++++ Information ++++
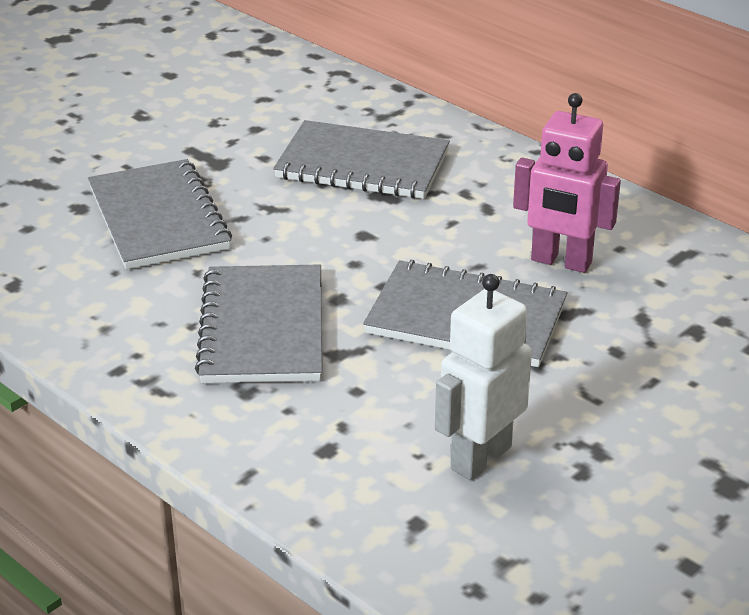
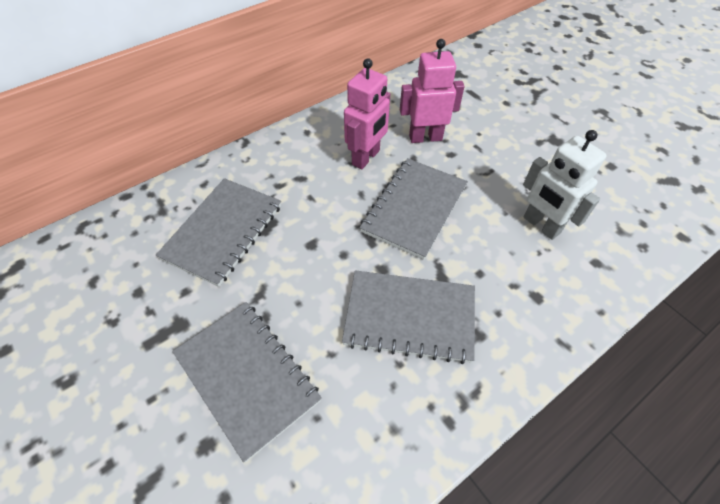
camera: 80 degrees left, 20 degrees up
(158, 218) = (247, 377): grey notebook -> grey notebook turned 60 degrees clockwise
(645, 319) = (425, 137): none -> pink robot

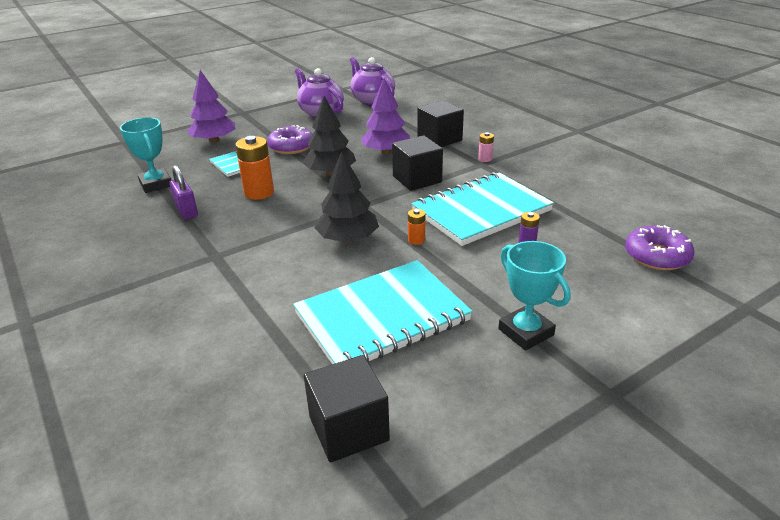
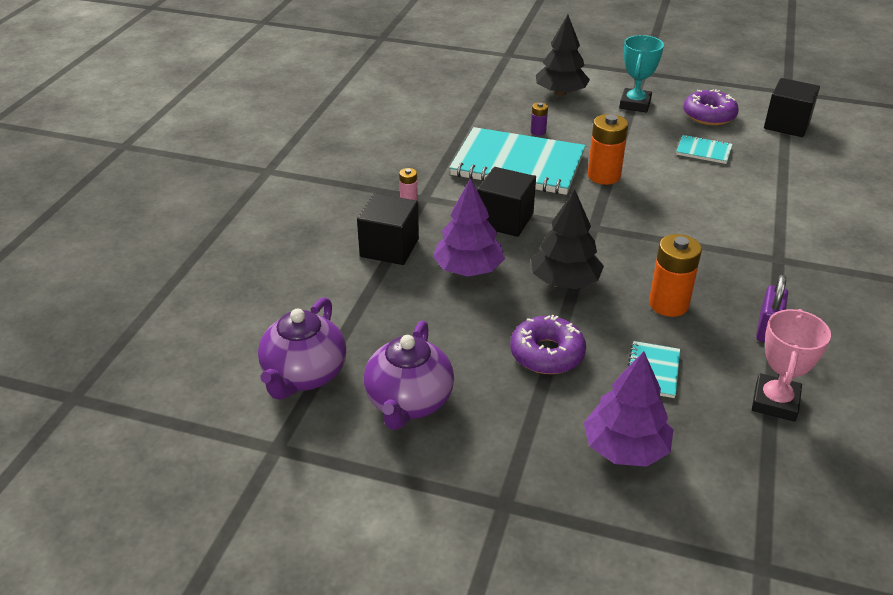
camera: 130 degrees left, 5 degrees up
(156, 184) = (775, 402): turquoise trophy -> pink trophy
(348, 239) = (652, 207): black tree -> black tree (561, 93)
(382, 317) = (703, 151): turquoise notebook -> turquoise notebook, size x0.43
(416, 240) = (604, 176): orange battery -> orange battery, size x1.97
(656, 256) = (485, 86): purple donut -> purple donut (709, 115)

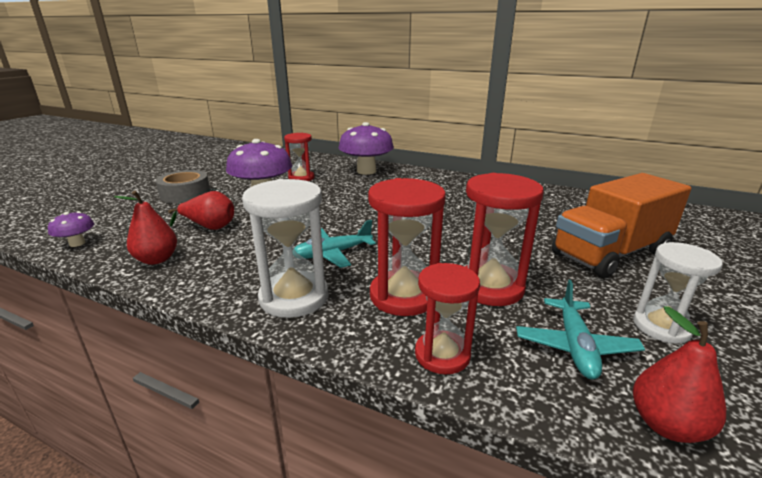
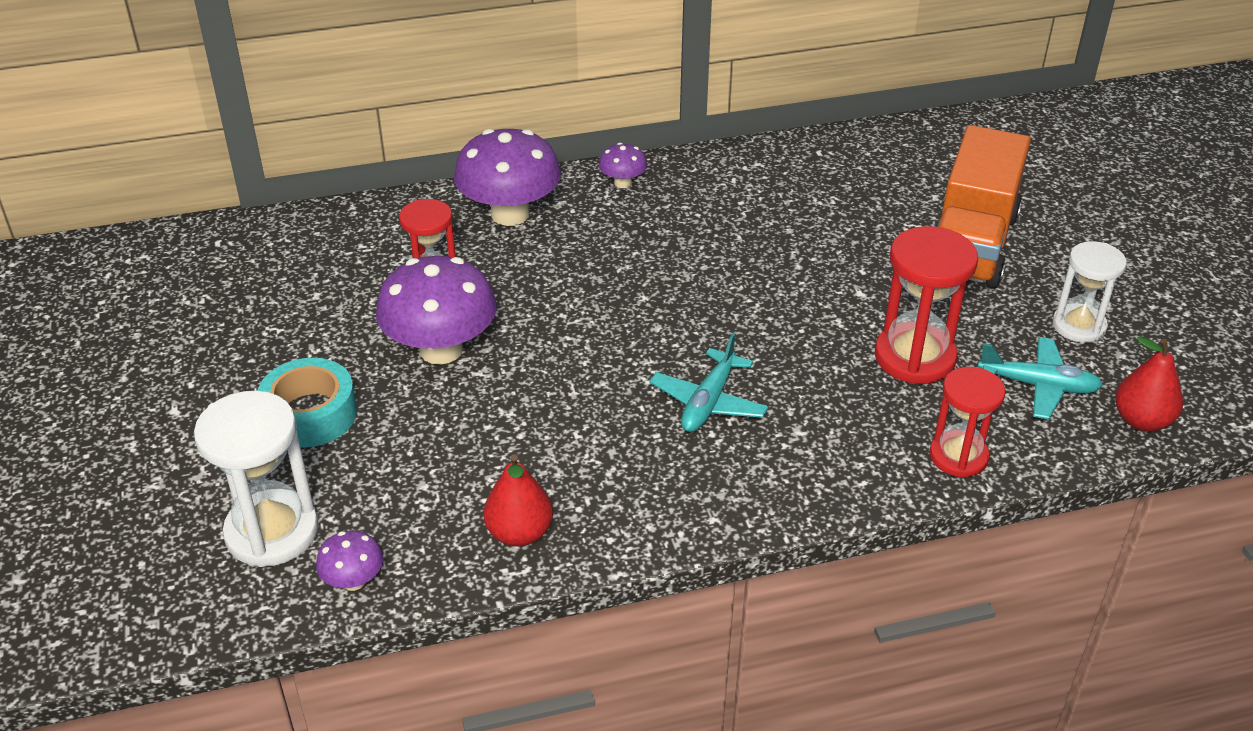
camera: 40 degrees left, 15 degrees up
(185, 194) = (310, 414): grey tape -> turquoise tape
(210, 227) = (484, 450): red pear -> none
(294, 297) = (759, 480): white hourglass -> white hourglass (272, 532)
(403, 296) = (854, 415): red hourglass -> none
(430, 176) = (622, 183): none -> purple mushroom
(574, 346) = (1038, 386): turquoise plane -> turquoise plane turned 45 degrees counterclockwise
++++
++++ Information ++++
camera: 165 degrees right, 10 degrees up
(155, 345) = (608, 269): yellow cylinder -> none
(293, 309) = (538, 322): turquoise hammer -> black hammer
++++
++++ Information ++++
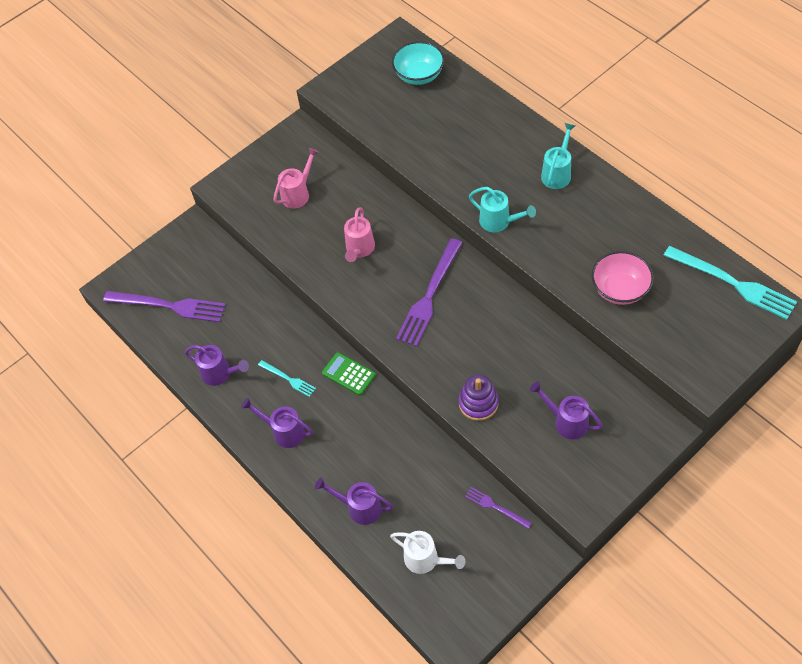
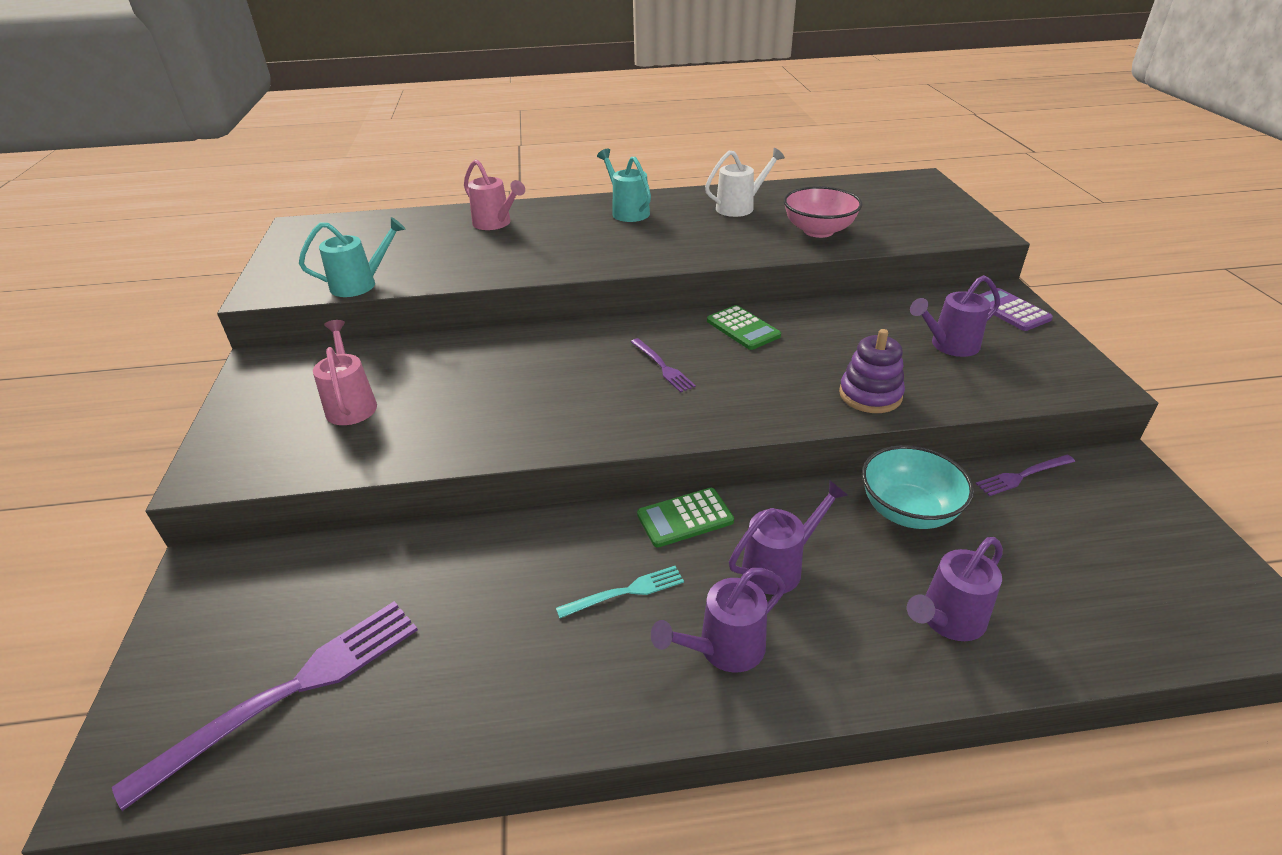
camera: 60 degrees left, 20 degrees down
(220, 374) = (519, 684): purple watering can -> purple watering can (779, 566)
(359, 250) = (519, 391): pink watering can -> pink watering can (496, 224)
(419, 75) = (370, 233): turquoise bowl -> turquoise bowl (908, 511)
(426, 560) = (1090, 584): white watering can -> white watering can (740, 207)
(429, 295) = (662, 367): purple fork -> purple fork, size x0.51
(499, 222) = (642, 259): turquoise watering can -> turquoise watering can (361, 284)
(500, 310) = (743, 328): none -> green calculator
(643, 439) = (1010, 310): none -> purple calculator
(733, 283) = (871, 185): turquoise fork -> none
++++
● **Exercise details**
Search the entries for the word "hourglass" and copy every line that holds it.

● **Output below**
(294, 297) = (759, 480): white hourglass -> white hourglass (272, 532)
(403, 296) = (854, 415): red hourglass -> none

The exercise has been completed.